- _Given instruction_: Reproduce each line of the data below verbatim, with no changes.

- _Dataset items_:
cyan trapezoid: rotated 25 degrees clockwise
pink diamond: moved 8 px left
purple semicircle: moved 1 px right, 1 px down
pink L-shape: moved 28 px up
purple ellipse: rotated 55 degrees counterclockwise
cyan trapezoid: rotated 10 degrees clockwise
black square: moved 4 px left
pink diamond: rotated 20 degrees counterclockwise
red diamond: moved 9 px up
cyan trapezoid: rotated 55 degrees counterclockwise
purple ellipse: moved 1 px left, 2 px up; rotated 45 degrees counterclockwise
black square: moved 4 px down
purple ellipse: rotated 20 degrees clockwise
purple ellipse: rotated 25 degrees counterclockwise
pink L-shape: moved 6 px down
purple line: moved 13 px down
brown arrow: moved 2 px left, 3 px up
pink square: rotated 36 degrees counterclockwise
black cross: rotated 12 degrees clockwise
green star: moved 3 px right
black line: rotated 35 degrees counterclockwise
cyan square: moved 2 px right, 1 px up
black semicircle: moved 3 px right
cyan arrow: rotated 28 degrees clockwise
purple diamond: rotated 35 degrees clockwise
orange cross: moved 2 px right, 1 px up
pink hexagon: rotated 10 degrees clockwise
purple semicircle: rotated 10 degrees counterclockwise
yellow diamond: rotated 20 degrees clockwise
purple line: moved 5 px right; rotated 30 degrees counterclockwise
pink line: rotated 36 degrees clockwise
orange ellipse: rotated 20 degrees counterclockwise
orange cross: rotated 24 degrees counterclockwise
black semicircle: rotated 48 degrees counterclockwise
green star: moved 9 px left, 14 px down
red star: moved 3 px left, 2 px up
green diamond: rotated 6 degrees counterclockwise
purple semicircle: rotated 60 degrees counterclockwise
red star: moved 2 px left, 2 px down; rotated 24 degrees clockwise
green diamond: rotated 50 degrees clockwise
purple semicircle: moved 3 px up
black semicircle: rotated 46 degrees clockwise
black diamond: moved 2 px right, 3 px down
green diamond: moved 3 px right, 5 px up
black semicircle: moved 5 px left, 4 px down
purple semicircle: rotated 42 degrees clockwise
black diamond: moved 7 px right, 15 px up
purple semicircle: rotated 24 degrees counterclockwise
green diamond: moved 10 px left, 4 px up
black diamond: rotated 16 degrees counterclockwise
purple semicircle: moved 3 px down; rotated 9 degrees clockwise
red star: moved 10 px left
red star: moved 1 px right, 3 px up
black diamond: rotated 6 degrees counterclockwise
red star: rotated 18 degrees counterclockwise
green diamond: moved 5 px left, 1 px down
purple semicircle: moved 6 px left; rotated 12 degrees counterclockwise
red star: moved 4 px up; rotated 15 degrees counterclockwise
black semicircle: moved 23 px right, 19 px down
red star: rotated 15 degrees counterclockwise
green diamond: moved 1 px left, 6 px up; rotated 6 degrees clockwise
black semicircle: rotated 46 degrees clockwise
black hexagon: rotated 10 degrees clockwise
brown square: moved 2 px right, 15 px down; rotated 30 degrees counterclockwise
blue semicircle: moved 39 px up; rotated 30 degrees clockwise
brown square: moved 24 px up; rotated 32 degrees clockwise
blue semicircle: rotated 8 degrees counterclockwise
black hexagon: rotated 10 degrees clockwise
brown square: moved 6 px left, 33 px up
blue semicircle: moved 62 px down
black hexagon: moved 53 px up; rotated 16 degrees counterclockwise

- _The response_:
cyan trapezoid: rotated 25 degrees clockwise
pink diamond: moved 8 px left
purple semicircle: moved 1 px right, 1 px down
pink L-shape: moved 28 px up
purple ellipse: rotated 55 degrees counterclockwise
cyan trapezoid: rotated 10 degrees clockwise
black square: moved 4 px left
pink diamond: rotated 20 degrees counterclockwise
red diamond: moved 9 px up
cyan trapezoid: rotated 55 degrees counterclockwise
purple ellipse: moved 1 px left, 2 px up; rotated 45 degrees counterclockwise
black square: moved 4 px down
purple ellipse: rotated 20 degrees clockwise
purple ellipse: rotated 25 degrees counterclockwise
pink L-shape: moved 6 px down
purple line: moved 13 px down
brown arrow: moved 2 px left, 3 px up
pink square: rotated 36 degrees counterclockwise
black cross: rotated 12 degrees clockwise
green star: moved 3 px right
black line: rotated 35 degrees counterclockwise
cyan square: moved 2 px right, 1 px up
black semicircle: moved 3 px right
cyan arrow: rotated 28 degrees clockwise
purple diamond: rotated 35 degrees clockwise
orange cross: moved 2 px right, 1 px up
pink hexagon: rotated 10 degrees clockwise
purple semicircle: rotated 10 degrees counterclockwise
yellow diamond: rotated 20 degrees clockwise
purple line: moved 5 px right; rotated 30 degrees counterclockwise
pink line: rotated 36 degrees clockwise
orange ellipse: rotated 20 degrees counterclockwise
orange cross: rotated 24 degrees counterclockwise
black semicircle: rotated 48 degrees counterclockwise
green star: moved 9 px left, 14 px down
red star: moved 3 px left, 2 px up
green diamond: rotated 6 degrees counterclockwise
purple semicircle: rotated 60 degrees counterclockwise
red star: moved 2 px left, 2 px down; rotated 24 degrees clockwise
green diamond: rotated 50 degrees clockwise
purple semicircle: moved 3 px up
black semicircle: rotated 46 degrees clockwise
black diamond: moved 2 px right, 3 px down
green diamond: moved 3 px right, 5 px up
black semicircle: moved 5 px left, 4 px down
purple semicircle: rotated 42 degrees clockwise
black diamond: moved 7 px right, 15 px up
purple semicircle: rotated 24 degrees counterclockwise
green diamond: moved 10 px left, 4 px up
black diamond: rotated 16 degrees counterclockwise
purple semicircle: moved 3 px down; rotated 9 degrees clockwise
red star: moved 10 px left
red star: moved 1 px right, 3 px up
black diamond: rotated 6 degrees counterclockwise
red star: rotated 18 degrees counterclockwise
green diamond: moved 5 px left, 1 px down
purple semicircle: moved 6 px left; rotated 12 degrees counterclockwise
red star: moved 4 px up; rotated 15 degrees counterclockwise
black semicircle: moved 23 px right, 19 px down
red star: rotated 15 degrees counterclockwise
green diamond: moved 1 px left, 6 px up; rotated 6 degrees clockwise
black semicircle: rotated 46 degrees clockwise
black hexagon: rotated 10 degrees clockwise
brown square: moved 2 px right, 15 px down; rotated 30 degrees counterclockwise
blue semicircle: moved 39 px up; rotated 30 degrees clockwise
brown square: moved 24 px up; rotated 32 degrees clockwise
blue semicircle: rotated 8 degrees counterclockwise
black hexagon: rotated 10 degrees clockwise
brown square: moved 6 px left, 33 px up
blue semicircle: moved 62 px down
black hexagon: moved 53 px up; rotated 16 degrees counterclockwise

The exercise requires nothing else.